• **PROVIDED DATA**
----
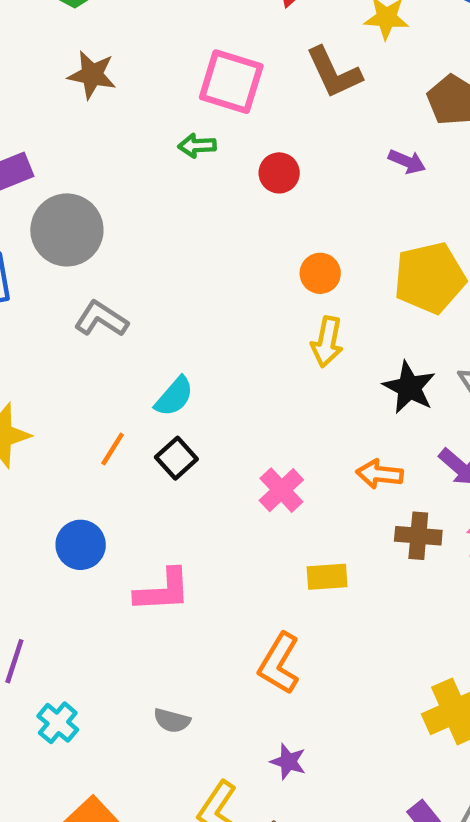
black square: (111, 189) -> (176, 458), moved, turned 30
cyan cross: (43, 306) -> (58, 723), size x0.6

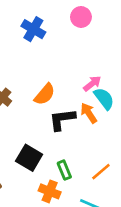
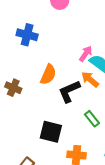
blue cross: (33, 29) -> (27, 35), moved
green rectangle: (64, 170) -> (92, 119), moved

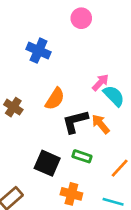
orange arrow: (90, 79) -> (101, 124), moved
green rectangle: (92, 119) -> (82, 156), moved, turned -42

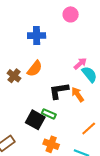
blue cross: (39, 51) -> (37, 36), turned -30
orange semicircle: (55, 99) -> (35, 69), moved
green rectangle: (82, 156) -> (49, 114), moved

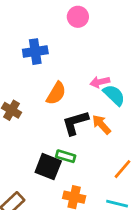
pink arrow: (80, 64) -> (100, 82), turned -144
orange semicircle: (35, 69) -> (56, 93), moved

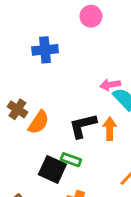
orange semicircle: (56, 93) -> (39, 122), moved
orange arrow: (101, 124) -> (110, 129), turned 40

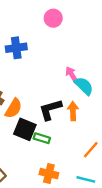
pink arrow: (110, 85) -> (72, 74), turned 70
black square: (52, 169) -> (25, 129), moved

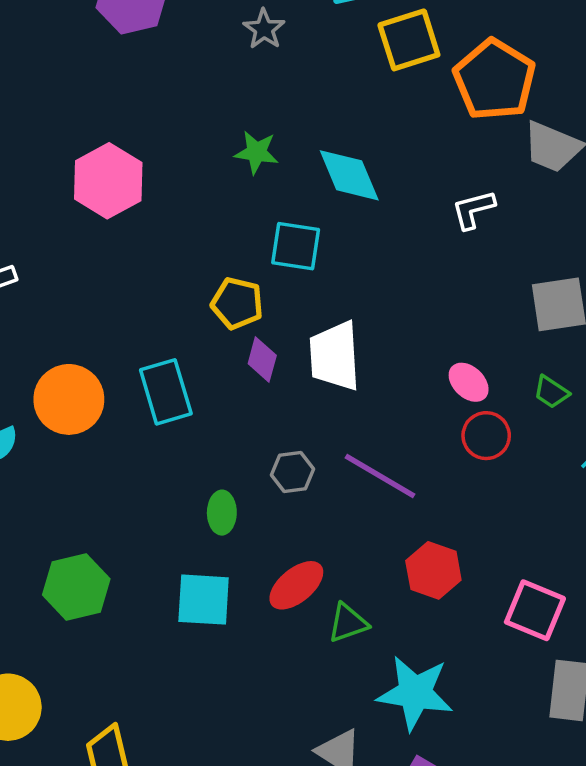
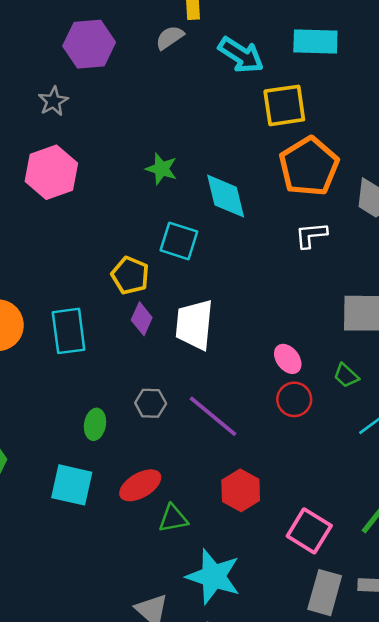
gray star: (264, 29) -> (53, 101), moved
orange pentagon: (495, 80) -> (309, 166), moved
----
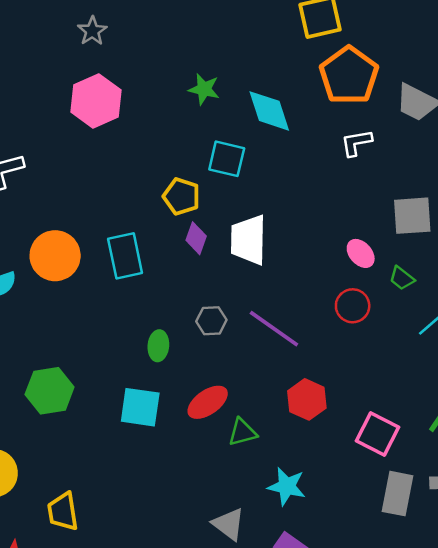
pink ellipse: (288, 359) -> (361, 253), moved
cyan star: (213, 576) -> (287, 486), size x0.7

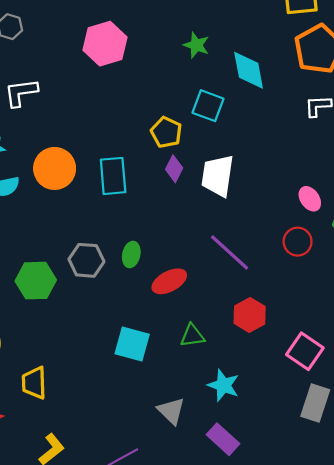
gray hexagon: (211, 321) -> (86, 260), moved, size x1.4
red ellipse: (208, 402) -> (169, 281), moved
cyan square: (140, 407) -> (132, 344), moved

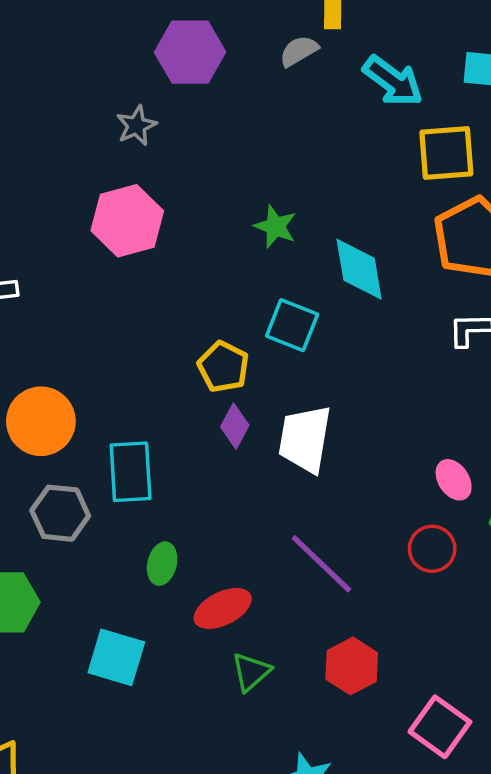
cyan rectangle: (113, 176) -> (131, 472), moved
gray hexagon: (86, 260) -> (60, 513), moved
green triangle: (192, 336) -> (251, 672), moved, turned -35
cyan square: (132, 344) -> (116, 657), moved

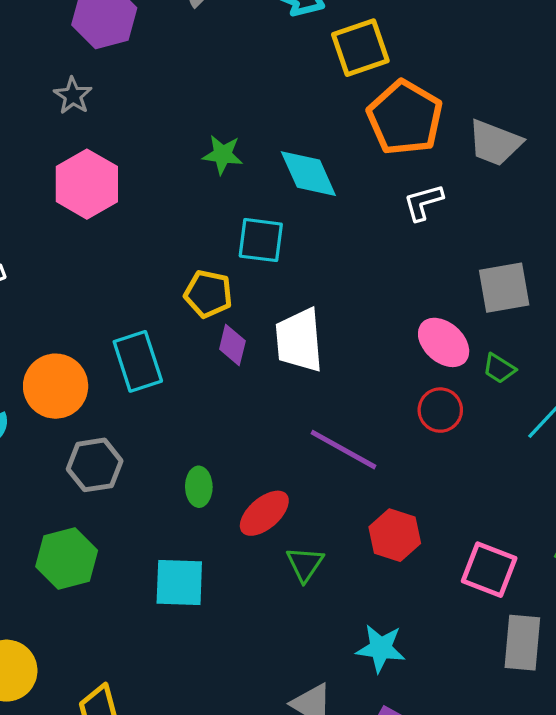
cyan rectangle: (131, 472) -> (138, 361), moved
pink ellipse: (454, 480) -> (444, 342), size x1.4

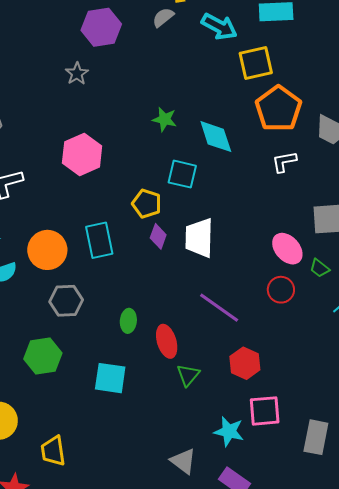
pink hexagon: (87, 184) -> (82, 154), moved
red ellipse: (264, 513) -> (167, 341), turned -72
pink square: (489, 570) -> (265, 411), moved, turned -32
----
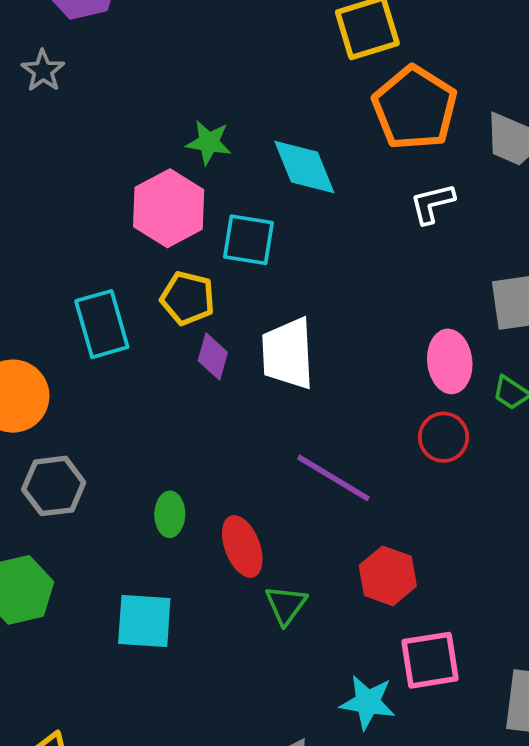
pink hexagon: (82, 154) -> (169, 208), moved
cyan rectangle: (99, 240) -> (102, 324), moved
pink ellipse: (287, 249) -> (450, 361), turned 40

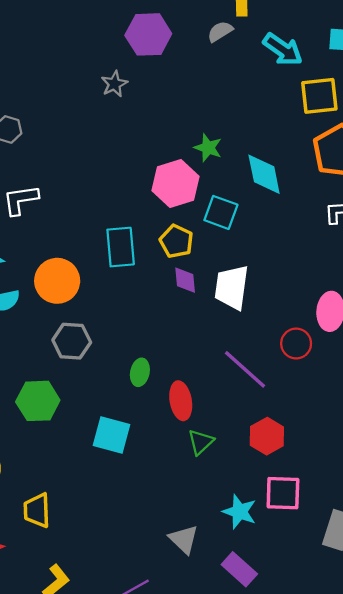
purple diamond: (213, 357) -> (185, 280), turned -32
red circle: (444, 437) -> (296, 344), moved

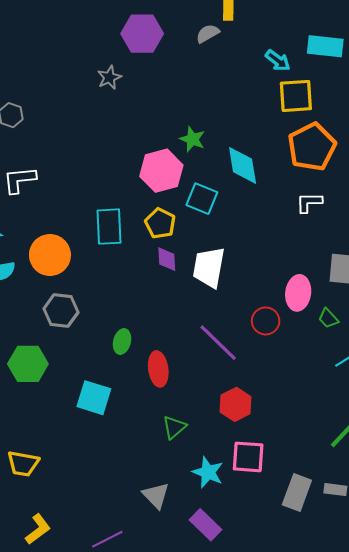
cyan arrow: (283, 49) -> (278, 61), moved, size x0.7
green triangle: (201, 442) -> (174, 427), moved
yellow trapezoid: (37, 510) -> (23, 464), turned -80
----
• **EXERCISE**
In your answer, include only the lines above starting at the line that holds "gray star: (264, 29) -> (53, 101), moved" and ending at the line that holds "orange pentagon: (495, 80)", copied exactly.

• **SOLUTION FOR THIS PROBLEM**
gray star: (264, 29) -> (53, 101), moved
orange pentagon: (495, 80) -> (309, 166), moved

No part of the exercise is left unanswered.